Your task. Examine each line of the data. Copy the line if it includes the word "purple".

(Data shown)

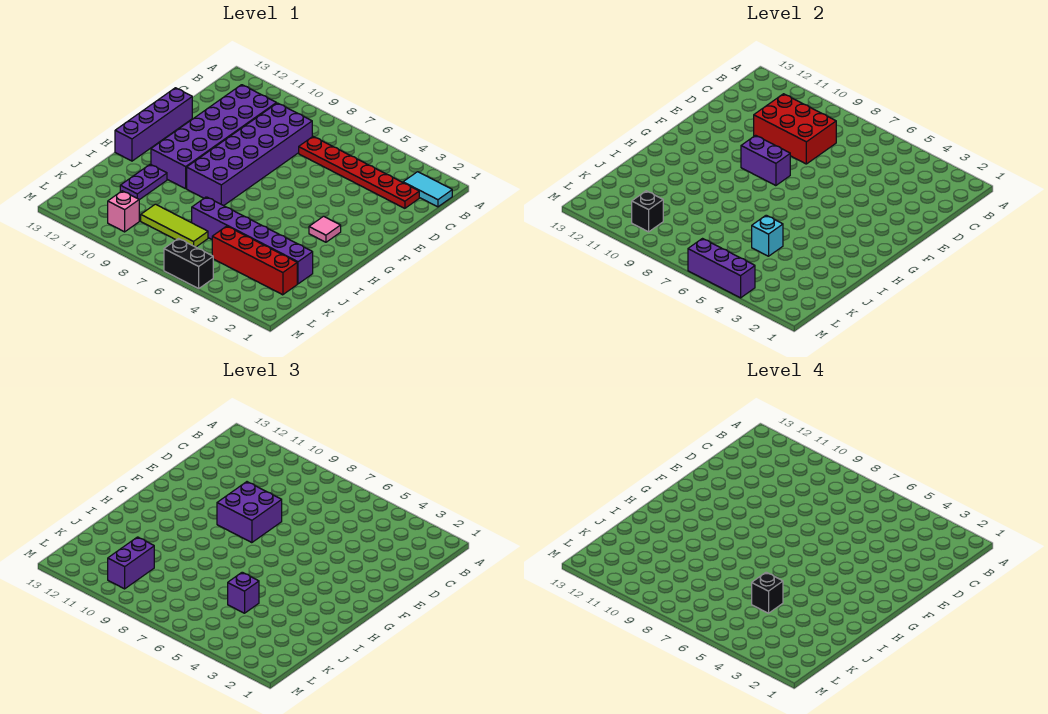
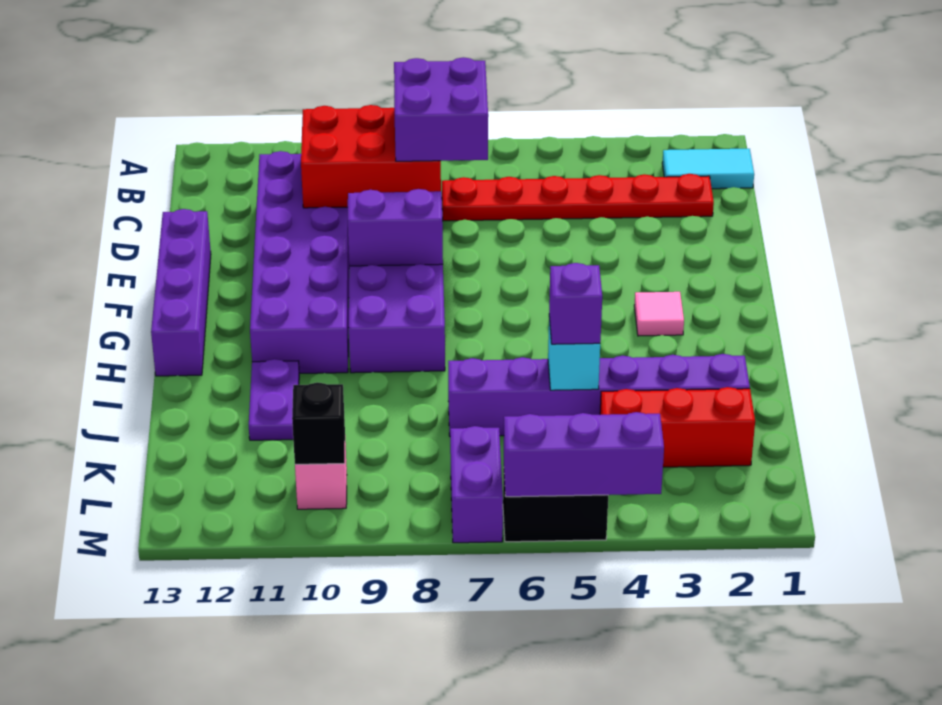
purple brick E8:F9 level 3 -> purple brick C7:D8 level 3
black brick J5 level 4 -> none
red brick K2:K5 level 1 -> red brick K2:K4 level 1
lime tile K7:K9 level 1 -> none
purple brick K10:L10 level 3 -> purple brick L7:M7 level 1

(End Data shown)

Task answer.
purple brick E8:F9 level 3 -> purple brick C7:D8 level 3
purple brick K10:L10 level 3 -> purple brick L7:M7 level 1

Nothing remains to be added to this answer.